* [Data supplied]
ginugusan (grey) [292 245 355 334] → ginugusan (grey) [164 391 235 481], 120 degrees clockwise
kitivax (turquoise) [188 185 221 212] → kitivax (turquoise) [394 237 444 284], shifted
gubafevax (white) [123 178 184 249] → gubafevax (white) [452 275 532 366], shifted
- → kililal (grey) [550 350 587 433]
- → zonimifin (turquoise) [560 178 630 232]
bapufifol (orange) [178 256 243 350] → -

==

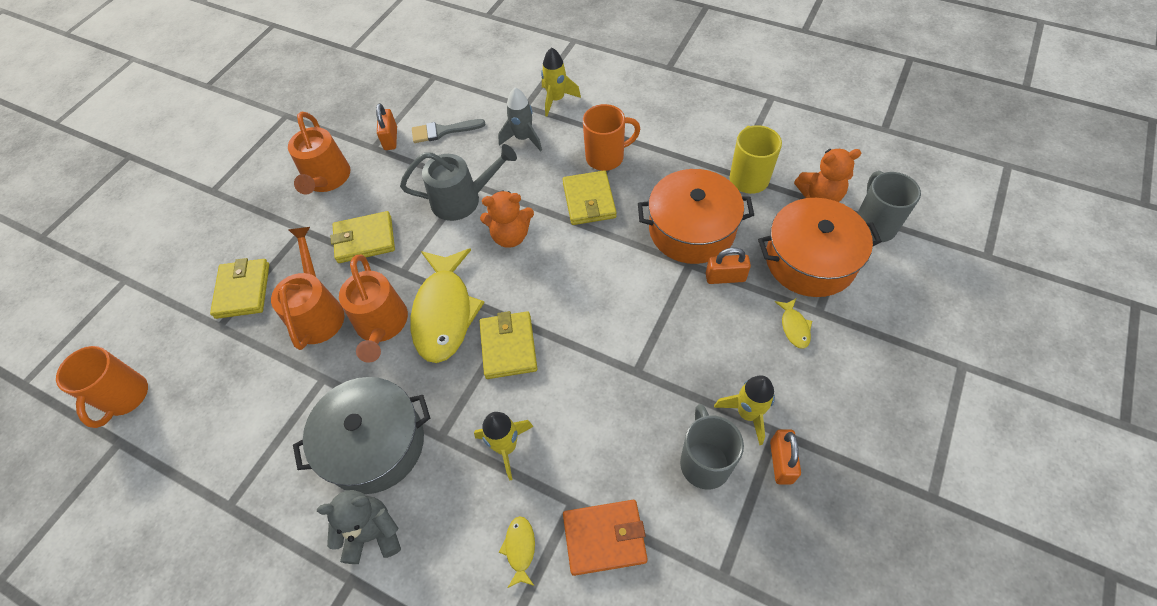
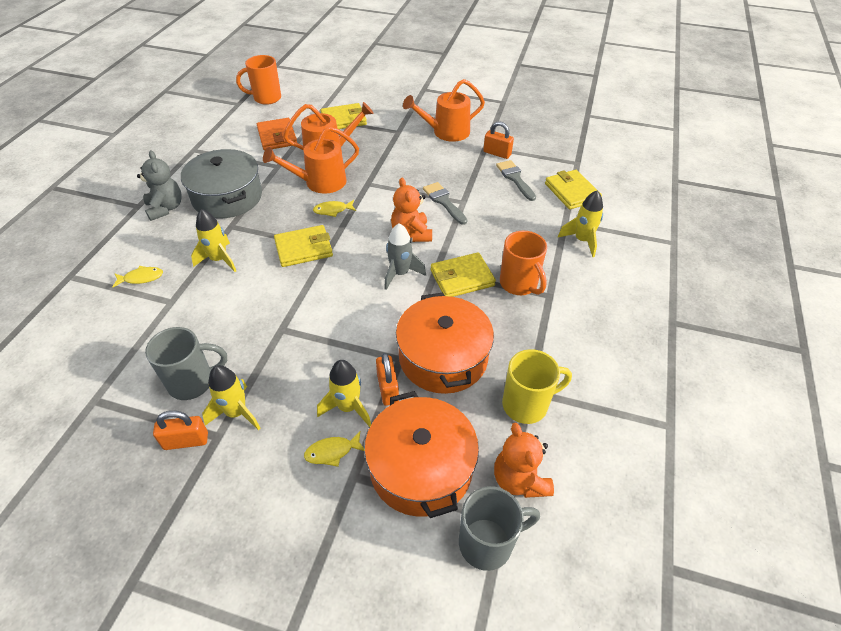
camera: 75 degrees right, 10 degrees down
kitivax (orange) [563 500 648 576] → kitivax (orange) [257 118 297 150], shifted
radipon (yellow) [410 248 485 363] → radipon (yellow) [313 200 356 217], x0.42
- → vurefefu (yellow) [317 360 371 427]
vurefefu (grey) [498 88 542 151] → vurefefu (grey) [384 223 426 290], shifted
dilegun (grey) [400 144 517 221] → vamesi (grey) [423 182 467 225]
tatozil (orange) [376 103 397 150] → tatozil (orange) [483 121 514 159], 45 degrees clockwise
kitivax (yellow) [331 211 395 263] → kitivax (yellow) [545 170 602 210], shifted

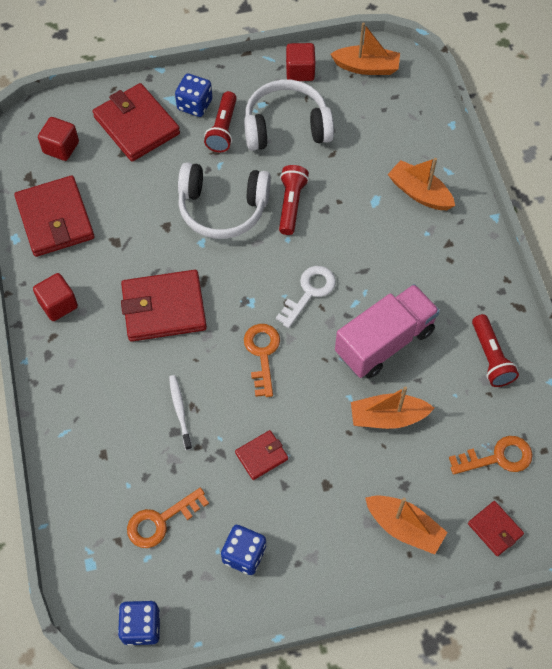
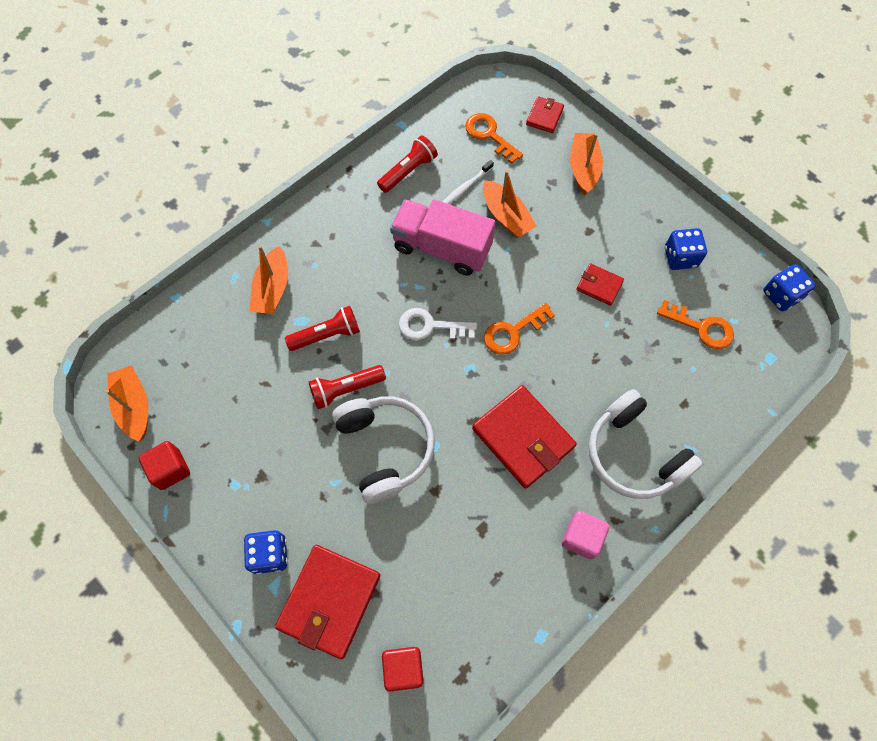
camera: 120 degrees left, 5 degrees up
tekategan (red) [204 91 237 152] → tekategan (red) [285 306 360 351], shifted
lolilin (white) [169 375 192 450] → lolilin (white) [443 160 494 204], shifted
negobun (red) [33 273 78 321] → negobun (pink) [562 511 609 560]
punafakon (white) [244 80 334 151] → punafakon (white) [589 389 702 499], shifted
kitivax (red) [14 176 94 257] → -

* [Work task] In the entries above, find the line with "ginugusan (grey) [292" and the line with "bapufifol (orange) [178", then restate word for word both of them and every line between, with nothing more.

* [Written answer]
ginugusan (grey) [292 245 355 334] → ginugusan (grey) [164 391 235 481], 120 degrees clockwise
kitivax (turquoise) [188 185 221 212] → kitivax (turquoise) [394 237 444 284], shifted
gubafevax (white) [123 178 184 249] → gubafevax (white) [452 275 532 366], shifted
- → kililal (grey) [550 350 587 433]
- → zonimifin (turquoise) [560 178 630 232]
bapufifol (orange) [178 256 243 350] → -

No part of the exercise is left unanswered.